[Exercise] Put the lines of the listing from the line with "helpful [609, 149]" to the line with "hamper (635, 56)" into a numbered list, including both of those lines and leaving out any blank lines.
──────── Material provided ────────
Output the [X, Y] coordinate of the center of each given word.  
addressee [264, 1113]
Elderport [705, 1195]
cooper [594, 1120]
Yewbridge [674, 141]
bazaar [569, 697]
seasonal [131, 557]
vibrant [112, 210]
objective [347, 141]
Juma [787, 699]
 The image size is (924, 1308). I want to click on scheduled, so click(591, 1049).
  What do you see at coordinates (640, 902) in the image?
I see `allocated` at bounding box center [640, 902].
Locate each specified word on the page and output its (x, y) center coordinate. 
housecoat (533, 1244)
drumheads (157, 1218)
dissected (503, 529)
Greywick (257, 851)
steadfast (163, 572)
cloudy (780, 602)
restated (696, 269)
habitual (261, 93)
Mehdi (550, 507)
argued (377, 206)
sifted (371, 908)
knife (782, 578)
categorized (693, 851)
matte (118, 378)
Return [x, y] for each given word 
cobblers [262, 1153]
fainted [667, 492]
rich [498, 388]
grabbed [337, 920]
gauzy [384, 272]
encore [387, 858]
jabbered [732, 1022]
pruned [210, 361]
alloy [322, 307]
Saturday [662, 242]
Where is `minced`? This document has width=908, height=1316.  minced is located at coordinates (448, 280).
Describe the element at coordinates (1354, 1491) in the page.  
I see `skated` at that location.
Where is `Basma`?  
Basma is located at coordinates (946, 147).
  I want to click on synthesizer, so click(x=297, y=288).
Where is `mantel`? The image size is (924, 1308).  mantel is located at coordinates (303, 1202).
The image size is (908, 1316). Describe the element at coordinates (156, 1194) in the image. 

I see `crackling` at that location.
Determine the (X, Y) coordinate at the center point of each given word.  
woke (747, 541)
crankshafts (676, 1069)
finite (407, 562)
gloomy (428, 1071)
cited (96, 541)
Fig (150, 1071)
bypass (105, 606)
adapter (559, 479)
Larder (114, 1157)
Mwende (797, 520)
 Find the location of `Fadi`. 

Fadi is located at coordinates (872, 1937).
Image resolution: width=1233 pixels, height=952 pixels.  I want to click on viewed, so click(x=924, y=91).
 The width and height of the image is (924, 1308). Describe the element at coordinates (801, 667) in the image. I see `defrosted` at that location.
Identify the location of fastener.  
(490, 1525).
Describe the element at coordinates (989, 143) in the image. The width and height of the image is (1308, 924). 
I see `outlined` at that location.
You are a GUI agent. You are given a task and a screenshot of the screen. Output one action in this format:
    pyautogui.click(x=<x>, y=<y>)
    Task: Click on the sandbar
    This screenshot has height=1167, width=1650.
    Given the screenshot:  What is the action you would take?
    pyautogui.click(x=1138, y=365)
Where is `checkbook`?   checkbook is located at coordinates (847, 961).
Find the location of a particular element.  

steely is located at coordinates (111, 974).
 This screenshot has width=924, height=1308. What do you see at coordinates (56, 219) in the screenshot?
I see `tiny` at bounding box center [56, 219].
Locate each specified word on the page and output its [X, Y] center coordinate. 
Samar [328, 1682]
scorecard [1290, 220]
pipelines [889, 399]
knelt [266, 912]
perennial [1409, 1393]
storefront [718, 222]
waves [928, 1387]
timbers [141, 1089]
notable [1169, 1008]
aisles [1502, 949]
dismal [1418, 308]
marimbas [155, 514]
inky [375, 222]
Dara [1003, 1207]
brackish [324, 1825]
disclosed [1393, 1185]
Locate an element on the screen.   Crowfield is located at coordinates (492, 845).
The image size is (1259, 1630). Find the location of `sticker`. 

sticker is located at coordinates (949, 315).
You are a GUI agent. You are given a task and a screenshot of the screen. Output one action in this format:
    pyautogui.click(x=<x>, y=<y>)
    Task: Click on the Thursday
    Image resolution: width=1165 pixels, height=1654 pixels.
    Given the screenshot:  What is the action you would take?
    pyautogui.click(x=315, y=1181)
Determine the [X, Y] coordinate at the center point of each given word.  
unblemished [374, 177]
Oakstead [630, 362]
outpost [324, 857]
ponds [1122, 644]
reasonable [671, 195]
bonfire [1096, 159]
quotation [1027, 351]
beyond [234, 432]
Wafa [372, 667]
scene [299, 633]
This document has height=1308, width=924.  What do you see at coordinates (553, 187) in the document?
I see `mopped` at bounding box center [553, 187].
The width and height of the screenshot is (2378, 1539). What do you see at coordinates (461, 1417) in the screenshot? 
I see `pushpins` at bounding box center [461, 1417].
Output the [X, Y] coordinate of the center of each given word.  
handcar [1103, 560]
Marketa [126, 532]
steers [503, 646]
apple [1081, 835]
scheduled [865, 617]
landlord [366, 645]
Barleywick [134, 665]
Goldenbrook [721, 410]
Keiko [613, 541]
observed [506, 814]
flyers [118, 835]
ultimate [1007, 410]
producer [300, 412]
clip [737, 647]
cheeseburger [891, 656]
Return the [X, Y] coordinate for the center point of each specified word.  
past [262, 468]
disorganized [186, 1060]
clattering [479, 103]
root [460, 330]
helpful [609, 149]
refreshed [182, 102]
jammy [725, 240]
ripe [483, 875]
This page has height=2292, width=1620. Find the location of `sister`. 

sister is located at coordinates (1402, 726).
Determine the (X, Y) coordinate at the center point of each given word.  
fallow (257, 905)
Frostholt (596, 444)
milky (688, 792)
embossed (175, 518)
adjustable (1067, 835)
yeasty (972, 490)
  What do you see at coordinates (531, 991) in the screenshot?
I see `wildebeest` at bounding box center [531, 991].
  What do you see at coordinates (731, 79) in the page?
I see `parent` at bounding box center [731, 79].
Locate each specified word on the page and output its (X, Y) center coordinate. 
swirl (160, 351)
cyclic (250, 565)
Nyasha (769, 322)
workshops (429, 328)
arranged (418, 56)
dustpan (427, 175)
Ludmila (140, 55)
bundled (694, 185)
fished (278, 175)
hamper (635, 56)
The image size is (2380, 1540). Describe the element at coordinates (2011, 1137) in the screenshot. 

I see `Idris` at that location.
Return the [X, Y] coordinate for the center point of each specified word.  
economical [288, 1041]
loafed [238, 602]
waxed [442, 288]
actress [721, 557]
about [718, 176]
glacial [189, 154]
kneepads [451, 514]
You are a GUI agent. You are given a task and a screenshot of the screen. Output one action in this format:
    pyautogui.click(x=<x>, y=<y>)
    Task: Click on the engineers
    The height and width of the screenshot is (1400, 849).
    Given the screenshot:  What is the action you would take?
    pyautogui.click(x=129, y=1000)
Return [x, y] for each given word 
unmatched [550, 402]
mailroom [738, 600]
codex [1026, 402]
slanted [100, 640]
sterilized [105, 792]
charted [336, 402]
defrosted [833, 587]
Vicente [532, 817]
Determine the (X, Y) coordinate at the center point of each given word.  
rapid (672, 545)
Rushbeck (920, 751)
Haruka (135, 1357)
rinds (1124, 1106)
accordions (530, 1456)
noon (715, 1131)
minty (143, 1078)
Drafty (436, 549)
────────
[Exercise answer]
1. helpful [609, 149]
2. refreshed [182, 102]
3. jammy [725, 240]
4. ripe [483, 875]
5. This page has height=2292, width=1620. Find the location of `sister`. 
6. sister is located at coordinates (1402, 726).
7. Determine the (X, Y) coordinate at the center point of each given word.  
8. fallow (257, 905)
9. Frostholt (596, 444)
10. milky (688, 792)
11. embossed (175, 518)
12. adjustable (1067, 835)
13. yeasty (972, 490)
14.   What do you see at coordinates (531, 991) in the screenshot?
15. I see `wildebeest` at bounding box center [531, 991].
16.   What do you see at coordinates (731, 79) in the page?
17. I see `parent` at bounding box center [731, 79].
18. Locate each specified word on the page and output its (X, Y) center coordinate. 
19. swirl (160, 351)
20. cyclic (250, 565)
21. Nyasha (769, 322)
22. workshops (429, 328)
23. arranged (418, 56)
24. dustpan (427, 175)
25. Ludmila (140, 55)
26. bundled (694, 185)
27. fished (278, 175)
28. hamper (635, 56)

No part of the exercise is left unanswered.